-------- GIVEN RECORDS --------

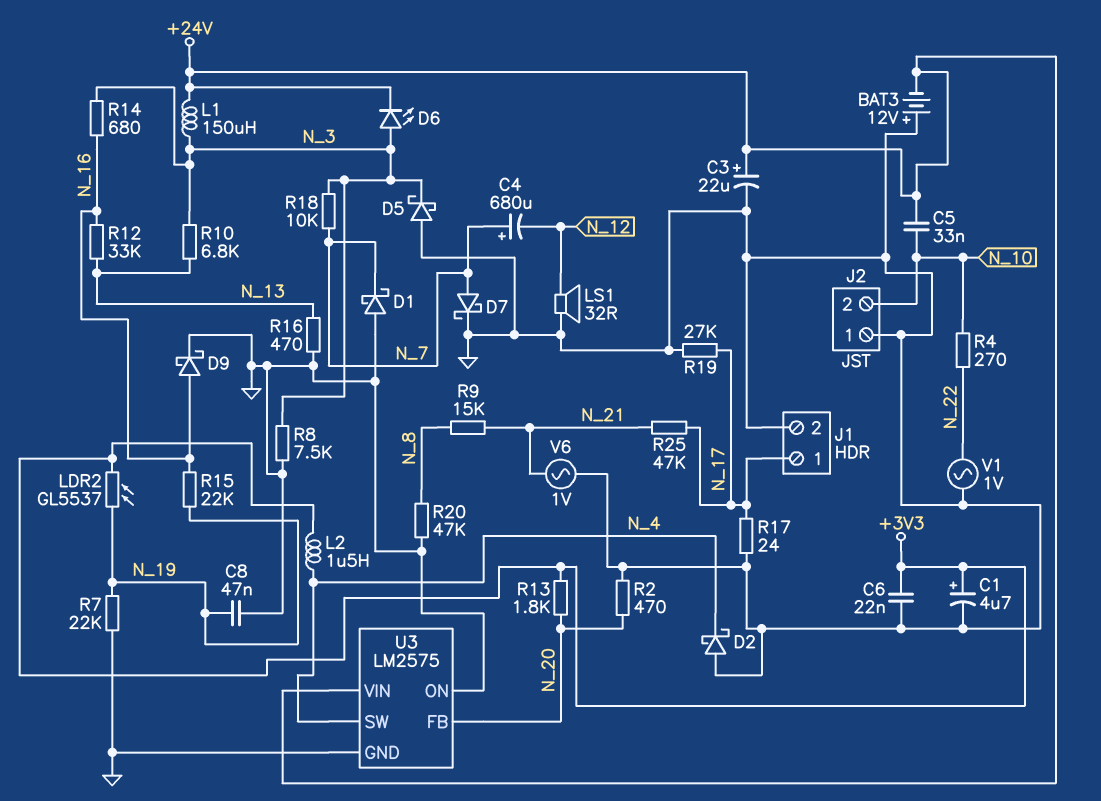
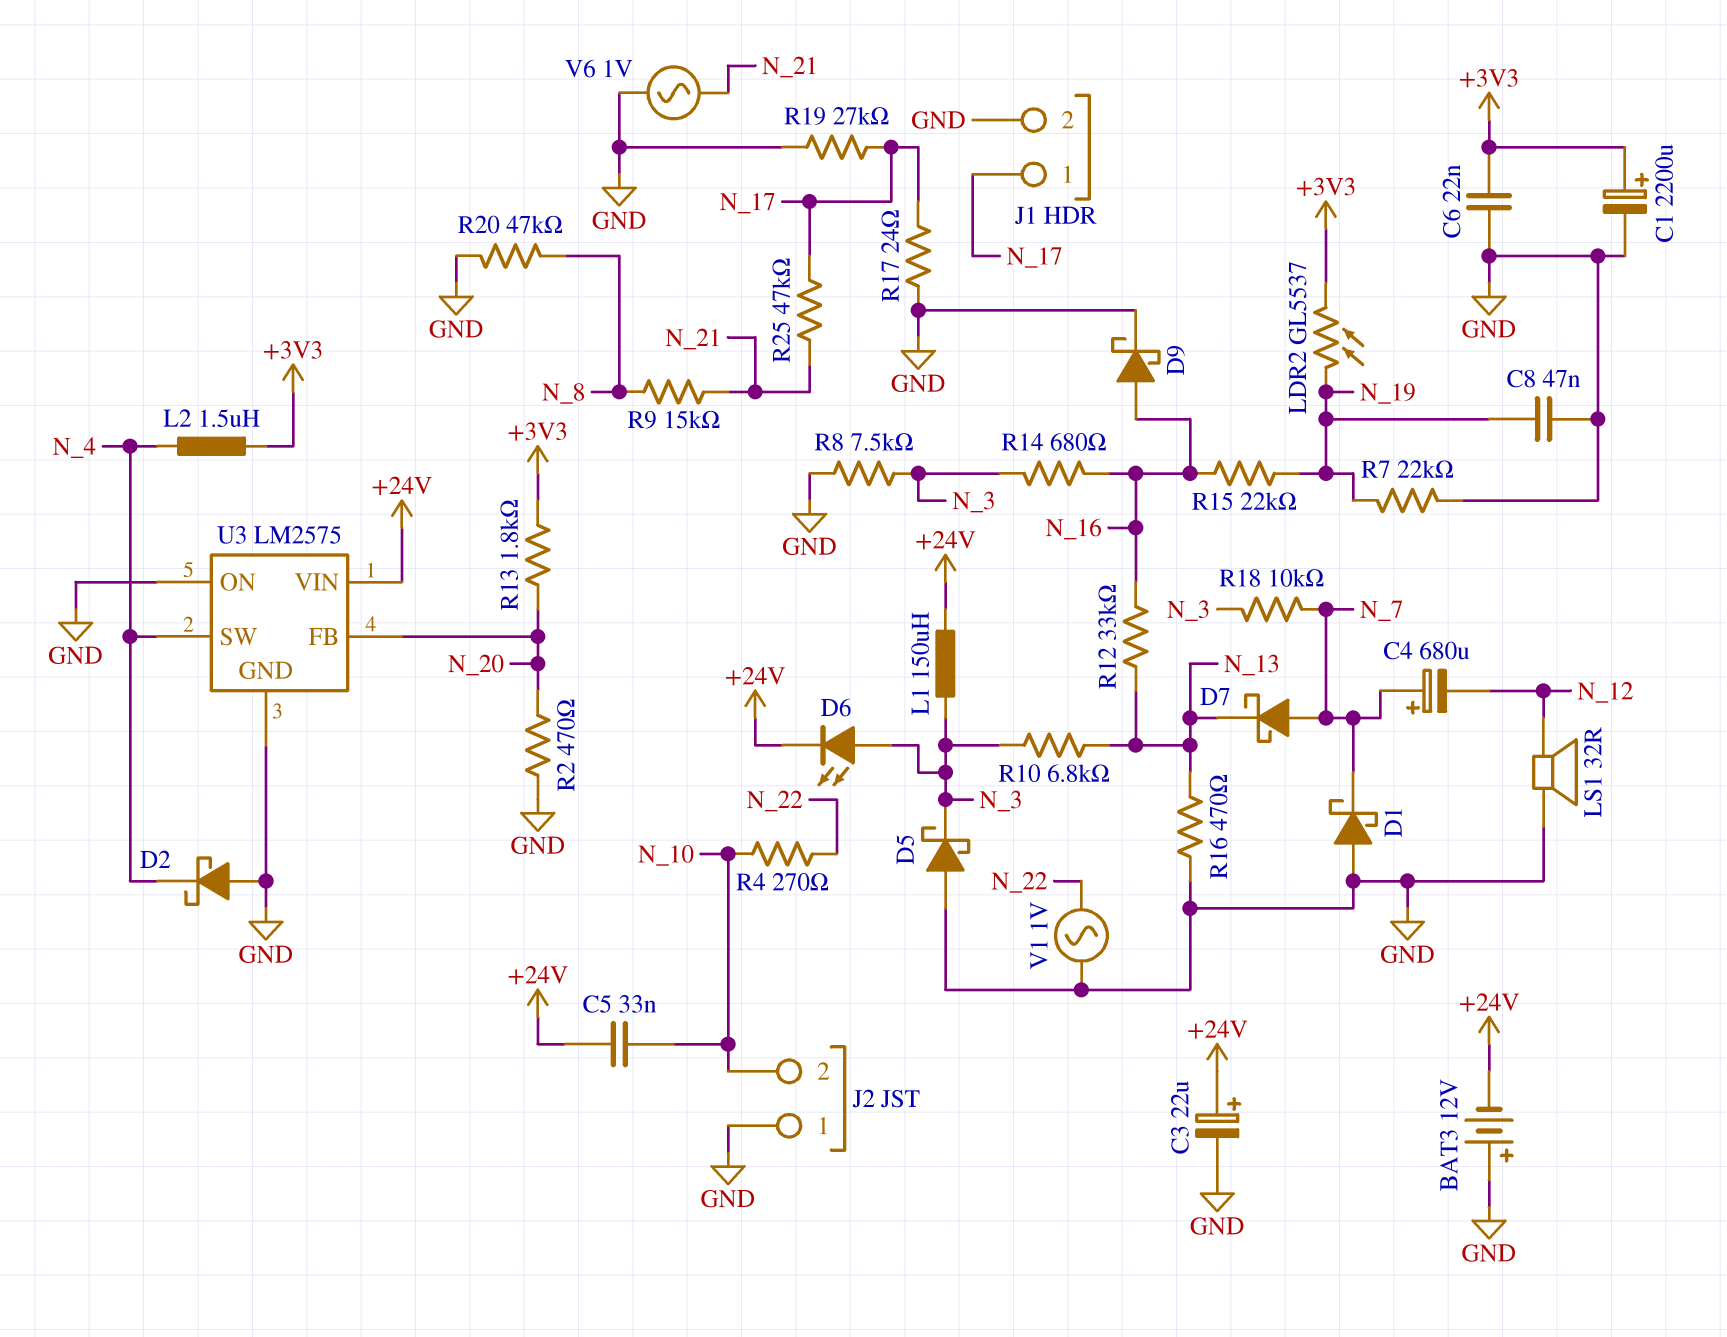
C1: 4.7uF (plus +3V3, minus GND) -> 2200uF (plus +3V3, minus GND)
D7: schottky (A N_7, K GND) -> schottky (A N_7, K N_13)

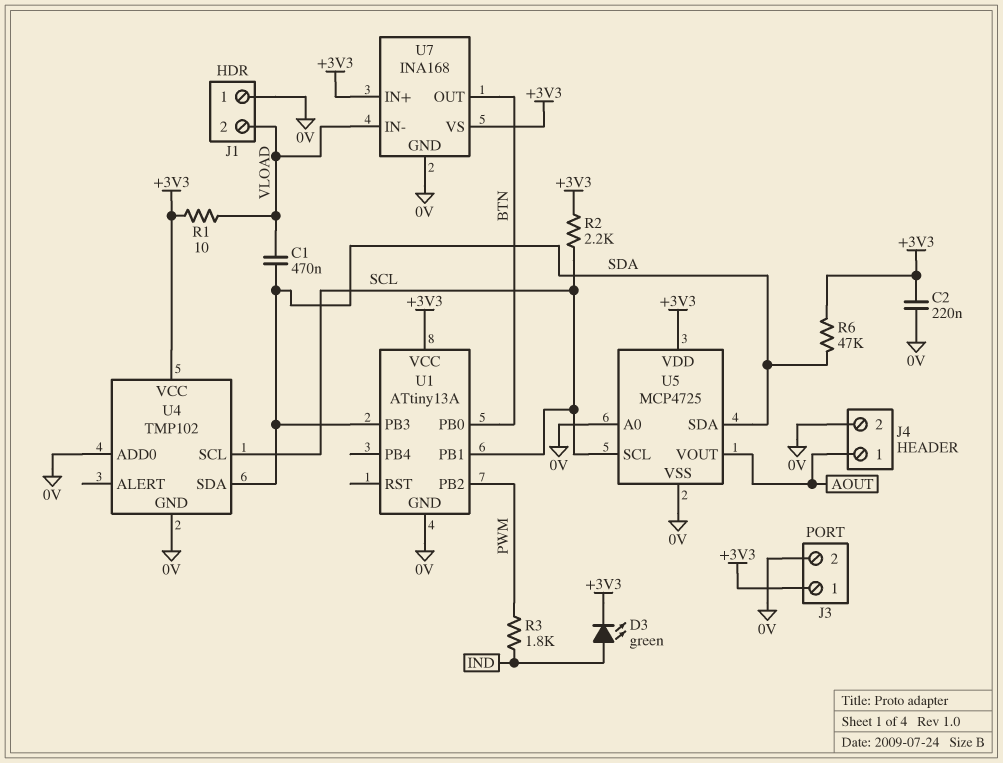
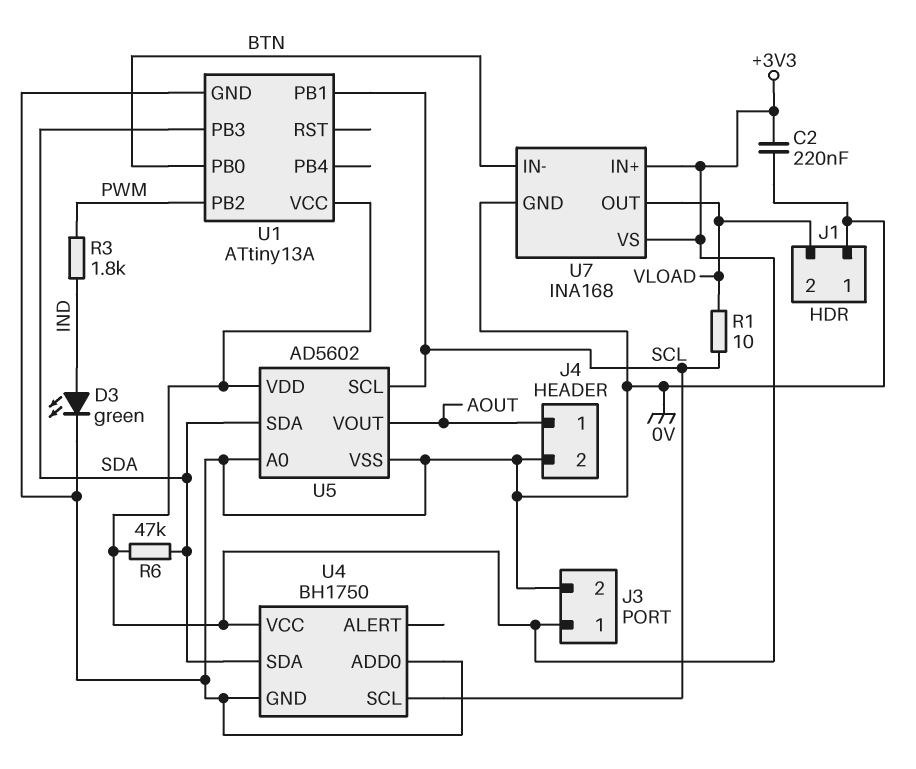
C1: 470nF (SDA, VLOAD) -> none
D3: LED green (A IND, K +3V3) -> LED green (A IND, K 0V)
R1: 10 (+3V3, VLOAD) -> 10 (SCL, VLOAD)
R2: 2.2k (+3V3, SCL) -> none
U4: TMP102 -> BH1750
U5: MCP4725 -> AD5602
U7 pin IN-: VLOAD -> BTN
U7 pin OUT: BTN -> VLOAD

--------

**WORK ORDER:** Output the listing above exactly as it stands; no picture should appear.

**RESPONSE TO THIS EXERCISE:**
C1: 4.7uF (plus +3V3, minus GND) -> 2200uF (plus +3V3, minus GND)
D7: schottky (A N_7, K GND) -> schottky (A N_7, K N_13)

C1: 470nF (SDA, VLOAD) -> none
D3: LED green (A IND, K +3V3) -> LED green (A IND, K 0V)
R1: 10 (+3V3, VLOAD) -> 10 (SCL, VLOAD)
R2: 2.2k (+3V3, SCL) -> none
U4: TMP102 -> BH1750
U5: MCP4725 -> AD5602
U7 pin IN-: VLOAD -> BTN
U7 pin OUT: BTN -> VLOAD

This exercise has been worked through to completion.